## WORK TO COMPLETE
Take every line from the listing below that contains "royal".

## AVAILABLE DATA
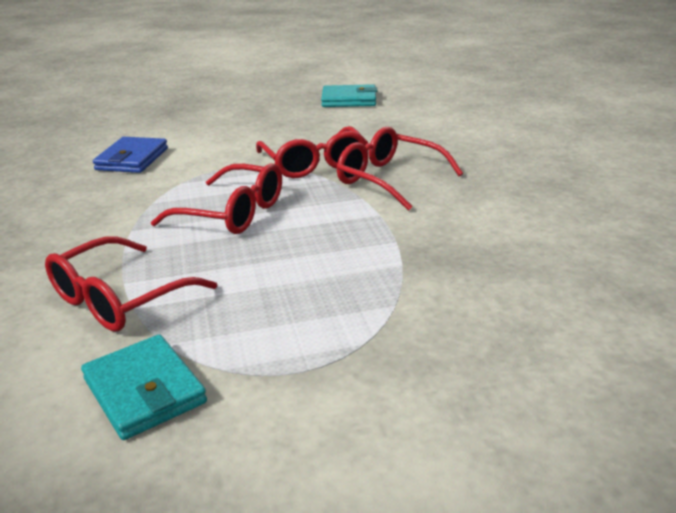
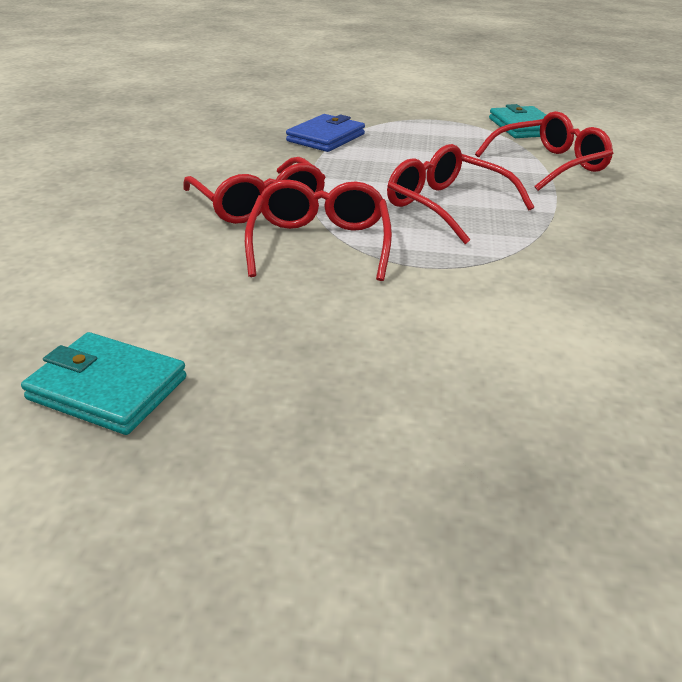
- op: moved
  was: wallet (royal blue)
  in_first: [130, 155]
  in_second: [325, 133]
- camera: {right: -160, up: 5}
...
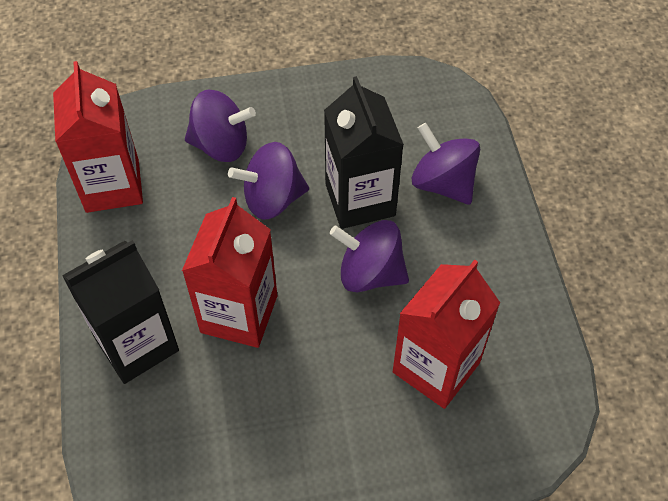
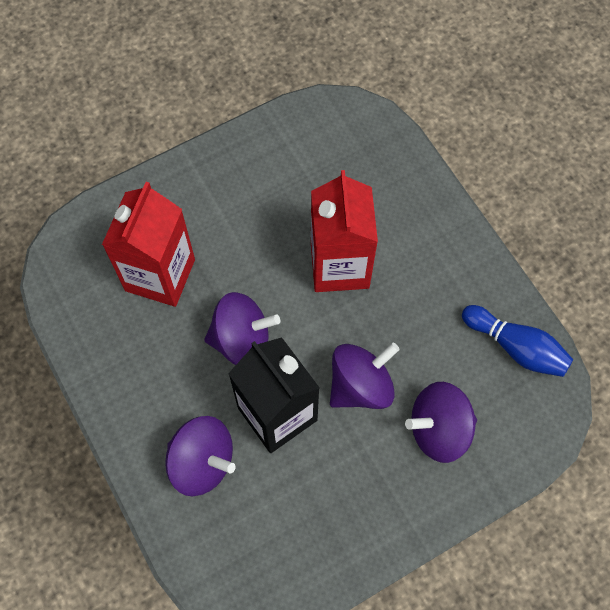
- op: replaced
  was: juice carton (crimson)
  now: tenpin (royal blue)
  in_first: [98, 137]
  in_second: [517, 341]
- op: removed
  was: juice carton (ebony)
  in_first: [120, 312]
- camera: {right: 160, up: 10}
...
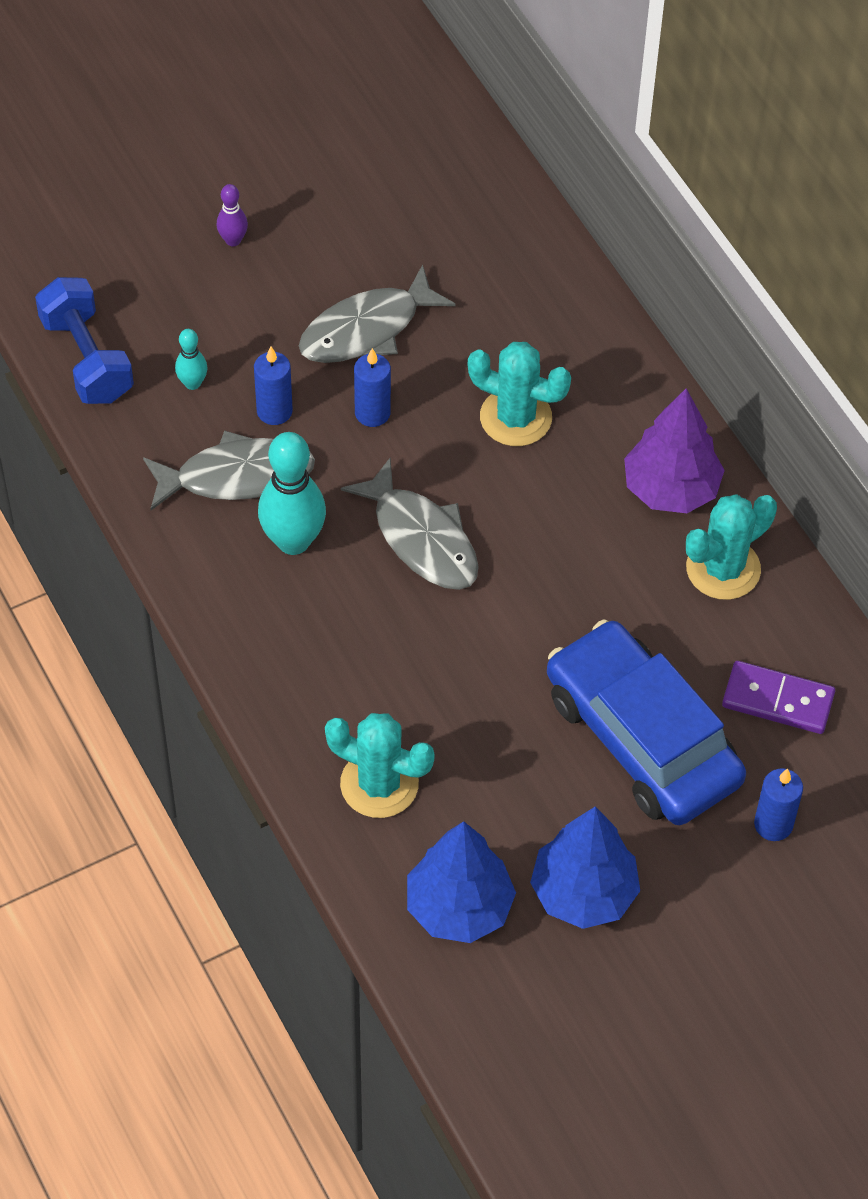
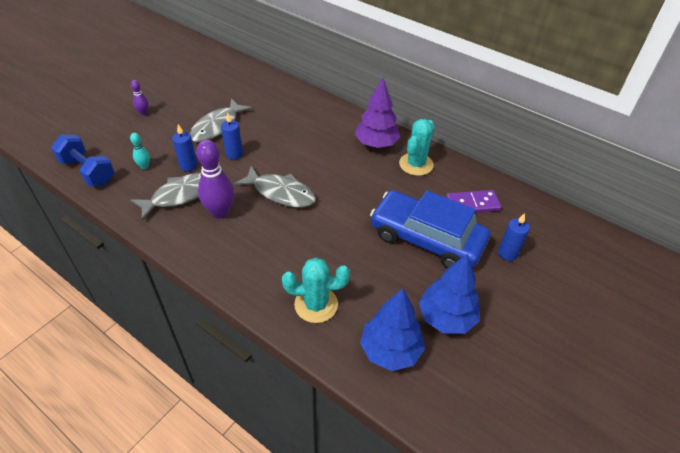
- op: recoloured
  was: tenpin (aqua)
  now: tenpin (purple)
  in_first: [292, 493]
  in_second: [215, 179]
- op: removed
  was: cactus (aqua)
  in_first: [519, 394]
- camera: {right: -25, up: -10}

## RESULT
  was: wallet (royal blue)
  now: tenpin (royal blue)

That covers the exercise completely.